══ PROVIDED RECORDS ══

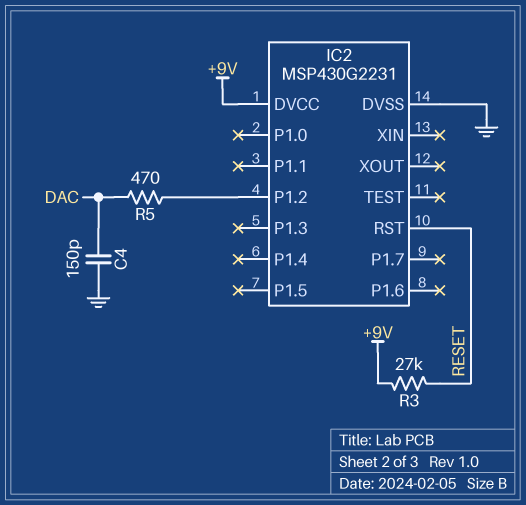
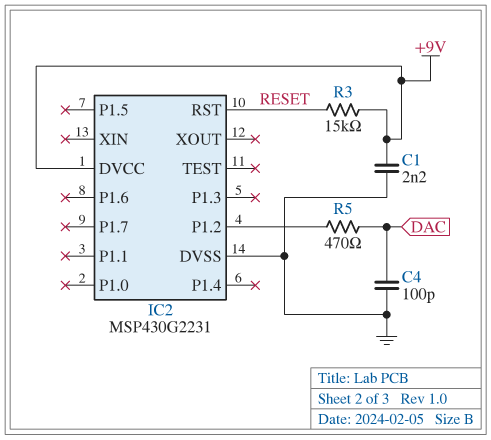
C1: none -> 2.2nF (+9V, GND)
C4: 150pF (DAC, GND) -> 100pF (DAC, GND)
R3: 27k (+9V, RESET) -> 15k (+9V, RESET)

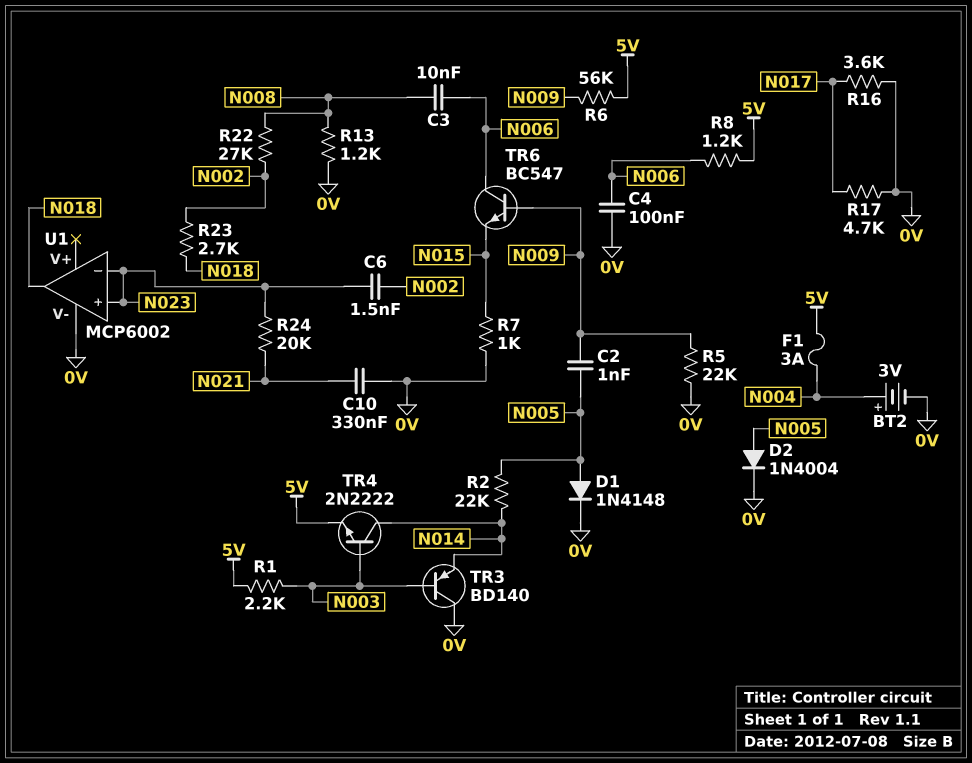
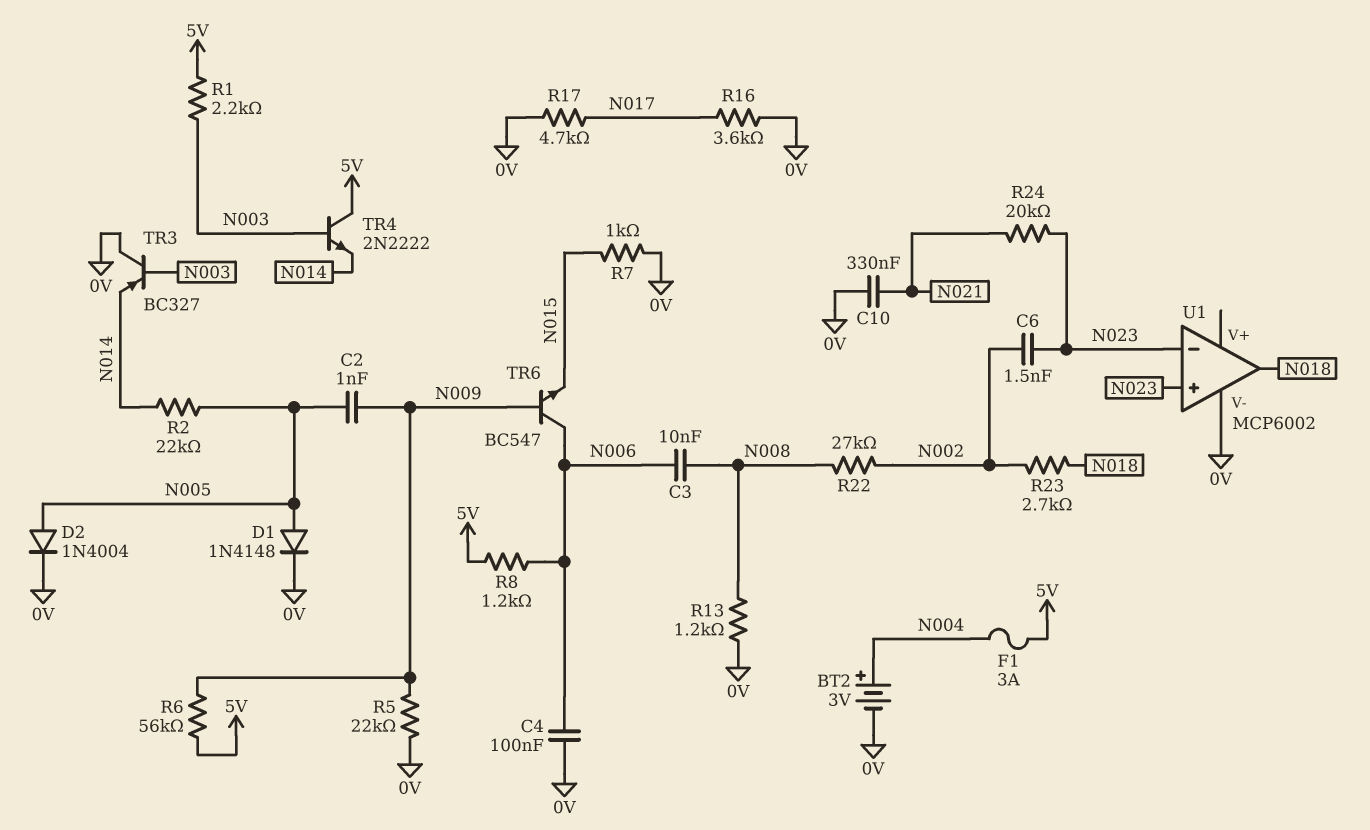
TR3: PNP BD140 (B N003, C 0V, E N014) -> PNP BC327 (B N003, C 0V, E N014)
TR4: NPN 2N2222 (B N003, C N014, E 5V) -> NPN 2N2222 (B N003, C 5V, E N014)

═══

The answer must be the lines from the one containing "TR3: PNP BD140" through the last line of the records, copied exactly, with nothing else.

**YOUR SOLUTION:**
TR3: PNP BD140 (B N003, C 0V, E N014) -> PNP BC327 (B N003, C 0V, E N014)
TR4: NPN 2N2222 (B N003, C N014, E 5V) -> NPN 2N2222 (B N003, C 5V, E N014)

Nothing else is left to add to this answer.